## Activity:
Scan the data below. Pull out each line where "diamond" occurs.

## Data excerpts:
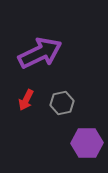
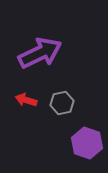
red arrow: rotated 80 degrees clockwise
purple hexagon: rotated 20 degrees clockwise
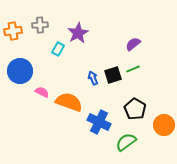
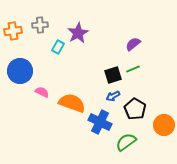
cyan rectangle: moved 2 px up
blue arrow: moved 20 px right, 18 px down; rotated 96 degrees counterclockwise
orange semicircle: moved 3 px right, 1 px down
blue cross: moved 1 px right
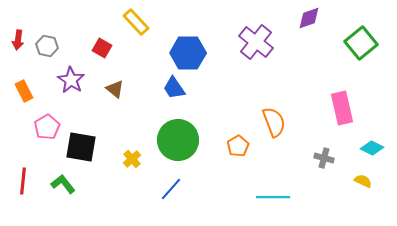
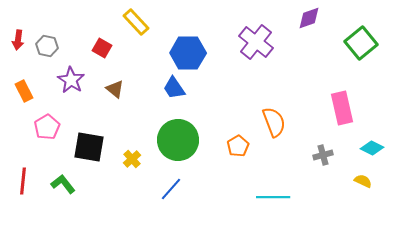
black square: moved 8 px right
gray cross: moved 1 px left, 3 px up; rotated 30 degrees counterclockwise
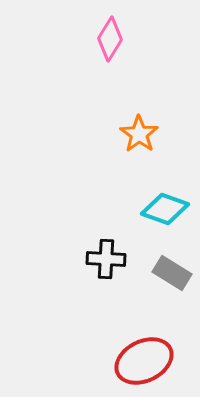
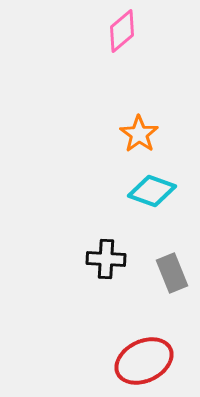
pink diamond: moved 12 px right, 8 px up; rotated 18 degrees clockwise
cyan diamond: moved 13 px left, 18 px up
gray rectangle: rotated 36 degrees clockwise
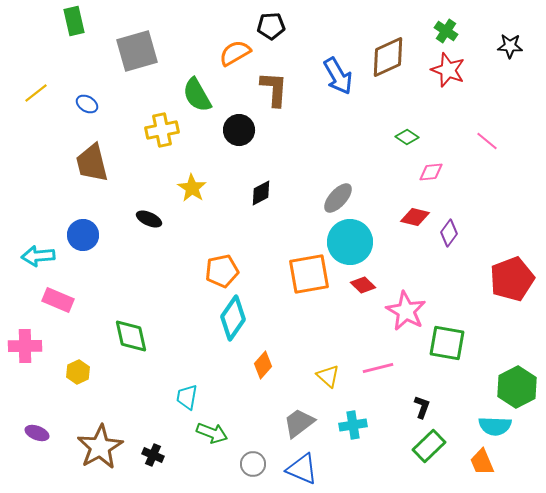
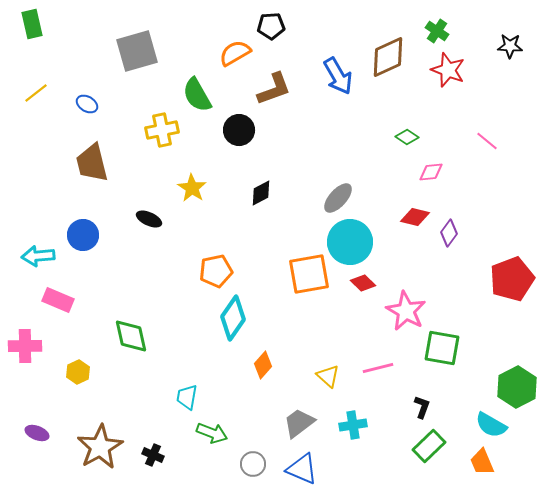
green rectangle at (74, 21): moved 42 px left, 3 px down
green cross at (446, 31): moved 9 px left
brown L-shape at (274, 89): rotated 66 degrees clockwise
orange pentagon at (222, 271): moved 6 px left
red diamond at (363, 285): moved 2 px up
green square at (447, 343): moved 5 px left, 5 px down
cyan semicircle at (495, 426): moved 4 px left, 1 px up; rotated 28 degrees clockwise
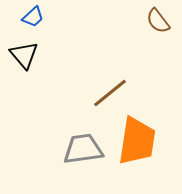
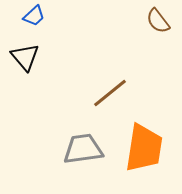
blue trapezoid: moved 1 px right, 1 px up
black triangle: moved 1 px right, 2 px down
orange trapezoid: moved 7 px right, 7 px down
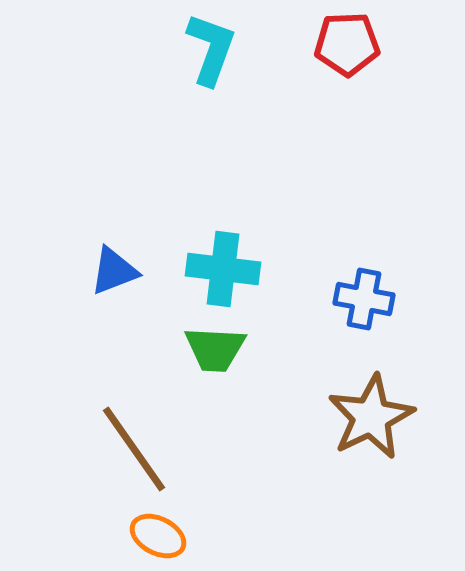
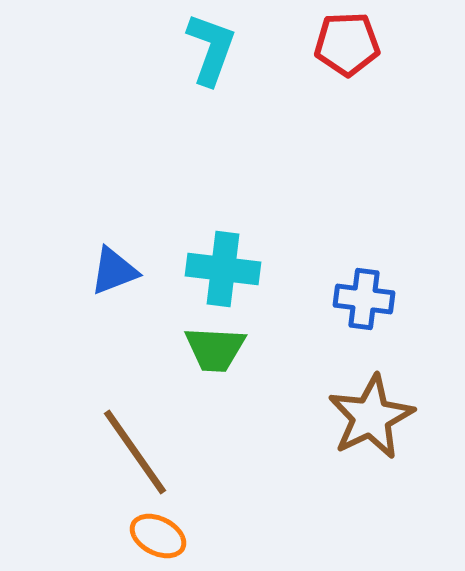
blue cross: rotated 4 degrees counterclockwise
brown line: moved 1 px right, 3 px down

## Response area:
pink diamond: moved 12 px right, 8 px up; rotated 18 degrees clockwise
cyan diamond: moved 13 px left, 18 px up
red diamond at (363, 285): moved 2 px up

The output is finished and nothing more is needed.